Before-and-after scene images:
++++

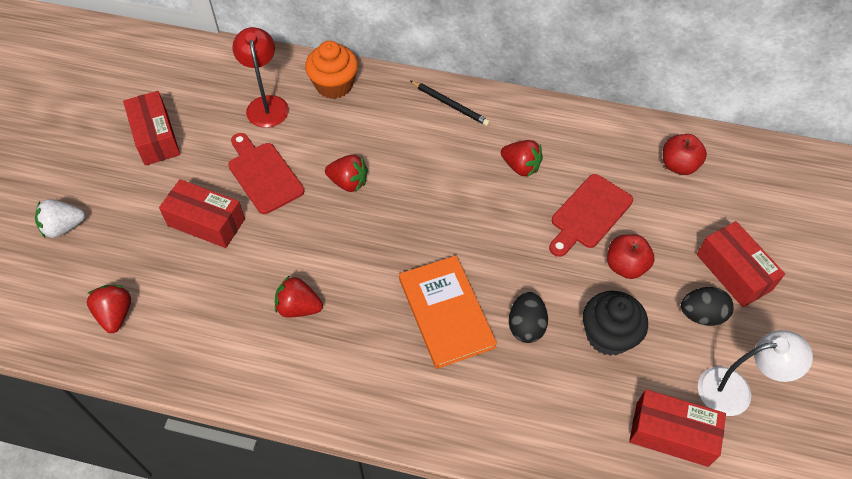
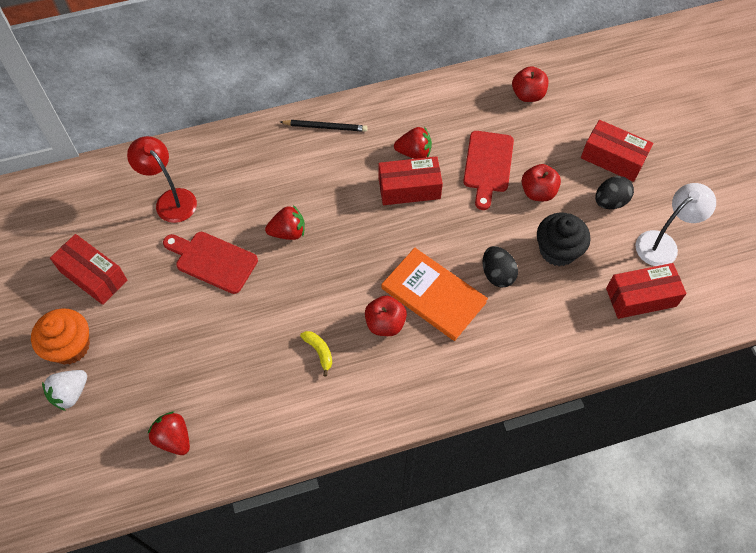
camera: 30 degrees left, 5 degrees up
(206, 222) = (193, 324): red box -> red box (409, 188)
(298, 307) = (319, 352): red strawberry -> yellow banana
(334, 85) = (217, 155): orange cupcake -> orange cupcake (70, 346)
(379, 314) = (385, 323): none -> red apple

++++

Work item: What the reply must contain is an exact transcription of the data above and none of its pictures.

Answer space:
camera: 30 degrees left, 5 degrees up
(206, 222) = (193, 324): red box -> red box (409, 188)
(298, 307) = (319, 352): red strawberry -> yellow banana
(334, 85) = (217, 155): orange cupcake -> orange cupcake (70, 346)
(379, 314) = (385, 323): none -> red apple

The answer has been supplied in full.